(Extracted data entries)

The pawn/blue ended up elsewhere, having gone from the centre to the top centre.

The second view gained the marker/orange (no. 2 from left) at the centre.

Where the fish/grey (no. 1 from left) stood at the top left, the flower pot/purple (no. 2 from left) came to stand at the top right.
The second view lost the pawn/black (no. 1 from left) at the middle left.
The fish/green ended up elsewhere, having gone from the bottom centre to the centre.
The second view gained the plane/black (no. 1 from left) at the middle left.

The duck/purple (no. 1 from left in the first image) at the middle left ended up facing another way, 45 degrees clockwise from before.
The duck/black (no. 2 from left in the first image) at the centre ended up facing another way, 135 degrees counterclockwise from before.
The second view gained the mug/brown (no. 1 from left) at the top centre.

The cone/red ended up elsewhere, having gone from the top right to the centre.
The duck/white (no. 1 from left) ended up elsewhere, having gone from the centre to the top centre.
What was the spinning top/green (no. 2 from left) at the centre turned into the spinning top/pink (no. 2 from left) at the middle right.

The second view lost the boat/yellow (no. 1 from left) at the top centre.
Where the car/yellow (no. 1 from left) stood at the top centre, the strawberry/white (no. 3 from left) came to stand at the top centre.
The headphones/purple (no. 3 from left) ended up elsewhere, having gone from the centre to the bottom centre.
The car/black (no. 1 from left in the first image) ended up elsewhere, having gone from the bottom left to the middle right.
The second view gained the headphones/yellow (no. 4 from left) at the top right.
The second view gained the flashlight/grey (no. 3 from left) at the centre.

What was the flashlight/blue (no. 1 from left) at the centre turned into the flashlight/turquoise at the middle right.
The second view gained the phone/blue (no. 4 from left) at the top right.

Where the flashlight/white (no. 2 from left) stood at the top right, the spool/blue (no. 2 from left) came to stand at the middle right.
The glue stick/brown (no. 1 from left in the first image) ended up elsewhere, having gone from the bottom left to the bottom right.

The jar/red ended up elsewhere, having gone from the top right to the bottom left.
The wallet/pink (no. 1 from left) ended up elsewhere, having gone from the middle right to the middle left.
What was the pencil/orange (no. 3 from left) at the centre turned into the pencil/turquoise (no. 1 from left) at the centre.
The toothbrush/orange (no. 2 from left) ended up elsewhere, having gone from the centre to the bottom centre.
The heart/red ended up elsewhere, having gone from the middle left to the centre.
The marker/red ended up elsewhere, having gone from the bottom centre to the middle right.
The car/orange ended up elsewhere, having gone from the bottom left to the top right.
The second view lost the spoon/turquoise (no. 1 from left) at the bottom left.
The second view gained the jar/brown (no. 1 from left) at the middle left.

_EXERCISE PROMPT_
Your answer must be the records above, repeated exactly.

_RESULT OF THE EXERCISE_
The pawn/blue ended up elsewhere, having gone from the centre to the top centre.

The second view gained the marker/orange (no. 2 from left) at the centre.

Where the fish/grey (no. 1 from left) stood at the top left, the flower pot/purple (no. 2 from left) came to stand at the top right.
The second view lost the pawn/black (no. 1 from left) at the middle left.
The fish/green ended up elsewhere, having gone from the bottom centre to the centre.
The second view gained the plane/black (no. 1 from left) at the middle left.

The duck/purple (no. 1 from left in the first image) at the middle left ended up facing another way, 45 degrees clockwise from before.
The duck/black (no. 2 from left in the first image) at the centre ended up facing another way, 135 degrees counterclockwise from before.
The second view gained the mug/brown (no. 1 from left) at the top centre.

The cone/red ended up elsewhere, having gone from the top right to the centre.
The duck/white (no. 1 from left) ended up elsewhere, having gone from the centre to the top centre.
What was the spinning top/green (no. 2 from left) at the centre turned into the spinning top/pink (no. 2 from left) at the middle right.

The second view lost the boat/yellow (no. 1 from left) at the top centre.
Where the car/yellow (no. 1 from left) stood at the top centre, the strawberry/white (no. 3 from left) came to stand at the top centre.
The headphones/purple (no. 3 from left) ended up elsewhere, having gone from the centre to the bottom centre.
The car/black (no. 1 from left in the first image) ended up elsewhere, having gone from the bottom left to the middle right.
The second view gained the headphones/yellow (no. 4 from left) at the top right.
The second view gained the flashlight/grey (no. 3 from left) at the centre.

What was the flashlight/blue (no. 1 from left) at the centre turned into the flashlight/turquoise at the middle right.
The second view gained the phone/blue (no. 4 from left) at the top right.

Where the flashlight/white (no. 2 from left) stood at the top right, the spool/blue (no. 2 from left) came to stand at the middle right.
The glue stick/brown (no. 1 from left in the first image) ended up elsewhere, having gone from the bottom left to the bottom right.

The jar/red ended up elsewhere, having gone from the top right to the bottom left.
The wallet/pink (no. 1 from left) ended up elsewhere, having gone from the middle right to the middle left.
What was the pencil/orange (no. 3 from left) at the centre turned into the pencil/turquoise (no. 1 from left) at the centre.
The toothbrush/orange (no. 2 from left) ended up elsewhere, having gone from the centre to the bottom centre.
The heart/red ended up elsewhere, having gone from the middle left to the centre.
The marker/red ended up elsewhere, having gone from the bottom centre to the middle right.
The car/orange ended up elsewhere, having gone from the bottom left to the top right.
The second view lost the spoon/turquoise (no. 1 from left) at the bottom left.
The second view gained the jar/brown (no. 1 from left) at the middle left.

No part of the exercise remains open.